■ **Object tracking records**
▼
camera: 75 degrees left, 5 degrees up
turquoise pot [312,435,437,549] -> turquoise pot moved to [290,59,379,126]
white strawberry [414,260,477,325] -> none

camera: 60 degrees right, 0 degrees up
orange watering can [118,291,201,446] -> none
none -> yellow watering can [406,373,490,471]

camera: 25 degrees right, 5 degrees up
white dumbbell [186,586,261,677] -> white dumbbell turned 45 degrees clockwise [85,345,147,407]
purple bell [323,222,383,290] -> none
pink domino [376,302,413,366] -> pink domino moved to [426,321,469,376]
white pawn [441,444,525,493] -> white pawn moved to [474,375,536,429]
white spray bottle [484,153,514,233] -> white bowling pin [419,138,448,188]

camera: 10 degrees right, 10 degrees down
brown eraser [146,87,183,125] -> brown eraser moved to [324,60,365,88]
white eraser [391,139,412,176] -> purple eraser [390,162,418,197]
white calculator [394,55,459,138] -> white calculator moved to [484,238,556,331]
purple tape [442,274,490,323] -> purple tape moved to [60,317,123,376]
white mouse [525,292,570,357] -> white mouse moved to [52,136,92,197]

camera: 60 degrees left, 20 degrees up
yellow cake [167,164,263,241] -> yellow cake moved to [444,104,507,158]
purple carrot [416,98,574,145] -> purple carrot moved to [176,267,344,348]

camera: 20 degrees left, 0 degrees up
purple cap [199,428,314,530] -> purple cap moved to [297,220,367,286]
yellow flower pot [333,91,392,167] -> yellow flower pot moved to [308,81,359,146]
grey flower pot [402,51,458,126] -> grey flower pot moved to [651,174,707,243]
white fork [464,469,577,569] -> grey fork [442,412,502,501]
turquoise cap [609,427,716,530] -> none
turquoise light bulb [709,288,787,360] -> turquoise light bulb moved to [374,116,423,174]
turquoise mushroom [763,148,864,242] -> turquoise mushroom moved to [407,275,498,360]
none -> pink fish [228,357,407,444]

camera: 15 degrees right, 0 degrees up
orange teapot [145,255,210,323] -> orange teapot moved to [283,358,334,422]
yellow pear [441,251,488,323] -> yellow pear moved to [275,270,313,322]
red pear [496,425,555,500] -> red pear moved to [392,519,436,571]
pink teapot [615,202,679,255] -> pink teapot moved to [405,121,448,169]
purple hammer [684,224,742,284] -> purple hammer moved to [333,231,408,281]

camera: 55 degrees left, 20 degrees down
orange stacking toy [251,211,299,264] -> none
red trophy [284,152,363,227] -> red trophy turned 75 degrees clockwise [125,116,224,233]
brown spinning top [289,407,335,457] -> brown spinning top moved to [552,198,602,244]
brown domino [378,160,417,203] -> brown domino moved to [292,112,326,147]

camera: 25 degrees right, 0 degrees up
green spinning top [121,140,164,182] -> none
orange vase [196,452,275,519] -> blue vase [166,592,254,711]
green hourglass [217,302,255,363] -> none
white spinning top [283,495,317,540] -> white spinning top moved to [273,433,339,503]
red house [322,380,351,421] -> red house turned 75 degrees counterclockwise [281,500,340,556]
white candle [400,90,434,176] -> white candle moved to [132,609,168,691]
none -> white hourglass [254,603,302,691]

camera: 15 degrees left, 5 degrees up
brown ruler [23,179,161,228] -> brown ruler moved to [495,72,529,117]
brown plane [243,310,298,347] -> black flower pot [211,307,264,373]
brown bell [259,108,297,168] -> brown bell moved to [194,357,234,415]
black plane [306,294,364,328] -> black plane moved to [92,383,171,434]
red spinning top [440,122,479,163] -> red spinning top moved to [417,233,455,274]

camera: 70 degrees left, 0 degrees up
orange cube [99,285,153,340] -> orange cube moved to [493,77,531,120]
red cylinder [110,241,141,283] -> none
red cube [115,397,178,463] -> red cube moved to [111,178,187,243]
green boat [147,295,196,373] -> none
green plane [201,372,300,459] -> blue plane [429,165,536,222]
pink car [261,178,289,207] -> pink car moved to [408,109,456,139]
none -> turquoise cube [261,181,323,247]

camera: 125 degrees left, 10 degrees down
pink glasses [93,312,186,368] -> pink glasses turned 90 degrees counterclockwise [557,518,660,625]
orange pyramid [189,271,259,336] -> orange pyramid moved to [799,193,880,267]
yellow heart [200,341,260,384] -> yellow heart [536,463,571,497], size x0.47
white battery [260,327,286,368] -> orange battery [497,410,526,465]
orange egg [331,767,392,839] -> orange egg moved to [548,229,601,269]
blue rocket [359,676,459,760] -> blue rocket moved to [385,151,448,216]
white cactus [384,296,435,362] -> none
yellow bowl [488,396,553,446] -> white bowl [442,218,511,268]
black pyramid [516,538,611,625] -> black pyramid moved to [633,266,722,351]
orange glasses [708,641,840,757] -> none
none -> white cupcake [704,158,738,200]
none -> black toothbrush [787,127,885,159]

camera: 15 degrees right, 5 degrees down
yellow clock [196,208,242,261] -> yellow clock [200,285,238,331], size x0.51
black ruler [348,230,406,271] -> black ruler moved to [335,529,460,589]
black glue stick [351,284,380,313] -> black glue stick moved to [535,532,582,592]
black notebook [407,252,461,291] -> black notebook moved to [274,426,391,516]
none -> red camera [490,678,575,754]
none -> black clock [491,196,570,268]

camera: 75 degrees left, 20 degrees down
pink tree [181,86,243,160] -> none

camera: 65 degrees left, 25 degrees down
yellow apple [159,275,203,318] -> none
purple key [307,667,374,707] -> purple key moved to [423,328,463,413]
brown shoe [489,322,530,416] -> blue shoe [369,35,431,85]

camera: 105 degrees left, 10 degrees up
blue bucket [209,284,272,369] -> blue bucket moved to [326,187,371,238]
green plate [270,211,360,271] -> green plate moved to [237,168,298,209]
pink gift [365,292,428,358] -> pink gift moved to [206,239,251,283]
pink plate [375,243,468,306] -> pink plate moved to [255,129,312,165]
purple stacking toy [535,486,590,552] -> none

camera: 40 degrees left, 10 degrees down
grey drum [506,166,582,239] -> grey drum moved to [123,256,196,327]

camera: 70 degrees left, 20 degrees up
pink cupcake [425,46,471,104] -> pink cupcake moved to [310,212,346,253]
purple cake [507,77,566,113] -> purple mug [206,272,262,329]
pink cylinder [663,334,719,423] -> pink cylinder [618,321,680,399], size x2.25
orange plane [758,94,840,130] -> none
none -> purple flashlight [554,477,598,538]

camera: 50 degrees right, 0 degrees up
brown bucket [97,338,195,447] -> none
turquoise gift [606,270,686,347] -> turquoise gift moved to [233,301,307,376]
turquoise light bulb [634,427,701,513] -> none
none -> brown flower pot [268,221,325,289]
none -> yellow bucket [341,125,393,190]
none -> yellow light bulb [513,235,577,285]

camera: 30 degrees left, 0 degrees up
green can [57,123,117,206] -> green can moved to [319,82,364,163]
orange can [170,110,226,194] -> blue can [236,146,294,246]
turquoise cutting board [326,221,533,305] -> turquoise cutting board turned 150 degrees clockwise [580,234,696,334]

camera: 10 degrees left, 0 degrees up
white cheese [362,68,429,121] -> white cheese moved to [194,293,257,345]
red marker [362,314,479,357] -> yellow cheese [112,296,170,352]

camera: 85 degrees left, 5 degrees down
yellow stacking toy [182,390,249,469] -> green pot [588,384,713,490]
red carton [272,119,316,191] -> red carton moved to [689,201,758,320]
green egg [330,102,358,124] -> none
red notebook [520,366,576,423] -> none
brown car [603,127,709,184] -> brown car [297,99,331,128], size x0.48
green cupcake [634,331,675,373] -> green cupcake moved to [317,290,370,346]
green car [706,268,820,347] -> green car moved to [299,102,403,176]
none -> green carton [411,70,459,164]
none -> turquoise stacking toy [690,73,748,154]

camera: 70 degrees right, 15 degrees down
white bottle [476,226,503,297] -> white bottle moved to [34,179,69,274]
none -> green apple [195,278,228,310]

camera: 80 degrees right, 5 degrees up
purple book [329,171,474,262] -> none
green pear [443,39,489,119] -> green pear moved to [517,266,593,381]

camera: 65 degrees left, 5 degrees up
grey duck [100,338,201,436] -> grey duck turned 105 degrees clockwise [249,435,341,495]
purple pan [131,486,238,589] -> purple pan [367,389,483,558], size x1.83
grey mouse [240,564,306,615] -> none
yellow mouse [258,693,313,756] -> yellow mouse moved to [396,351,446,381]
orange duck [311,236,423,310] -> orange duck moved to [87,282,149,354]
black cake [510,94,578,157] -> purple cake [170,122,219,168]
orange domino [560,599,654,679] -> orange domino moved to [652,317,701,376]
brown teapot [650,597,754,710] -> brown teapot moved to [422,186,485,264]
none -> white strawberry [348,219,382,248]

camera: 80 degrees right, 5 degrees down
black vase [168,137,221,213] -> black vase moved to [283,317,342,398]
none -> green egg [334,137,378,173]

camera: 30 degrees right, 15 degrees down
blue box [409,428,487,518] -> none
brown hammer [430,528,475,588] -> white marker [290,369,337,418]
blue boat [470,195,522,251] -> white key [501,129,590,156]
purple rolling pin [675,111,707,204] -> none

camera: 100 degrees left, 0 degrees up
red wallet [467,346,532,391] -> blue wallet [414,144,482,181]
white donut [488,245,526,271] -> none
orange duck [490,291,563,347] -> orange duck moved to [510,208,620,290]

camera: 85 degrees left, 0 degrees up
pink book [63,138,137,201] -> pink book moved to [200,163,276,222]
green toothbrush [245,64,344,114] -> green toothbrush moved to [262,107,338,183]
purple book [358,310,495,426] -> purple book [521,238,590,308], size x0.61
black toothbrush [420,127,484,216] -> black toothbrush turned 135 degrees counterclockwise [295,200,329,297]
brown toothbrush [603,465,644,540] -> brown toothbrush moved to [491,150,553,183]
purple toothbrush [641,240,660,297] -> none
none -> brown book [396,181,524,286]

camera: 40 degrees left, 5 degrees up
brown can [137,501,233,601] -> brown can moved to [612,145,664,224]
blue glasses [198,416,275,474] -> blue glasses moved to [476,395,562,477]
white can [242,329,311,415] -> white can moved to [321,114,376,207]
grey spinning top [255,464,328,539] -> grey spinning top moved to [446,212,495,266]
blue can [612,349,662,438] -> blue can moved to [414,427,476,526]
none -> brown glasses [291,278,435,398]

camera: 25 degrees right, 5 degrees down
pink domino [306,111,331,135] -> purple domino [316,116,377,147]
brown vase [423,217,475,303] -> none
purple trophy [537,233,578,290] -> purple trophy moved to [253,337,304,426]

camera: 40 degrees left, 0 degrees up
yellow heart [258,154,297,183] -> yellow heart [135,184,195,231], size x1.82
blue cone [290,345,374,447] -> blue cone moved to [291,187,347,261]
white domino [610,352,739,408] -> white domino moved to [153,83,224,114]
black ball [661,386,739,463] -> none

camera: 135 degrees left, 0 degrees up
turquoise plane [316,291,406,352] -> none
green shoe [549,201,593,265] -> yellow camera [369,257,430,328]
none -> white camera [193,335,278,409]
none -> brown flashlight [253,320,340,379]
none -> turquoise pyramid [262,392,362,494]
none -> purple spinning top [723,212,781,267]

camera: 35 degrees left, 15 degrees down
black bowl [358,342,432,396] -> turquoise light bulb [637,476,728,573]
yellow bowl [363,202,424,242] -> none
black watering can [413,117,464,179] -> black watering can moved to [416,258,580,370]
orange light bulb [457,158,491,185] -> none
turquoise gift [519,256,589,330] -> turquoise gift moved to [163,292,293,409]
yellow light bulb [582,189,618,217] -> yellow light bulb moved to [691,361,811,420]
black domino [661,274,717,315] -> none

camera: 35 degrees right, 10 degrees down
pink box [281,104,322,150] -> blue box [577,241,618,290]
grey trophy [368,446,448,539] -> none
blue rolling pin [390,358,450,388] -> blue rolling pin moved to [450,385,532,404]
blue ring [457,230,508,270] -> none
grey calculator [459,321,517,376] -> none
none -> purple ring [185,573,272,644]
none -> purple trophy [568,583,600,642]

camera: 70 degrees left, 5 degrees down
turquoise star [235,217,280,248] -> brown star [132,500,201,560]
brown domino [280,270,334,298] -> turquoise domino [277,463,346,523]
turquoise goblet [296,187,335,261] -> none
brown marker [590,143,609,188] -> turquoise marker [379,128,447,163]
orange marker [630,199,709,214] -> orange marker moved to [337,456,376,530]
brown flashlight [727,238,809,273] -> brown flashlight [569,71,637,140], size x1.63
▲
■ **What to produce**
Copy the lines above exactly. Start with the line containing "orange egg [331,767,392,839]", end with the line containing "black pyramid [516,538,611,625]", and include both.

■ **Reply**
orange egg [331,767,392,839] -> orange egg moved to [548,229,601,269]
blue rocket [359,676,459,760] -> blue rocket moved to [385,151,448,216]
white cactus [384,296,435,362] -> none
yellow bowl [488,396,553,446] -> white bowl [442,218,511,268]
black pyramid [516,538,611,625] -> black pyramid moved to [633,266,722,351]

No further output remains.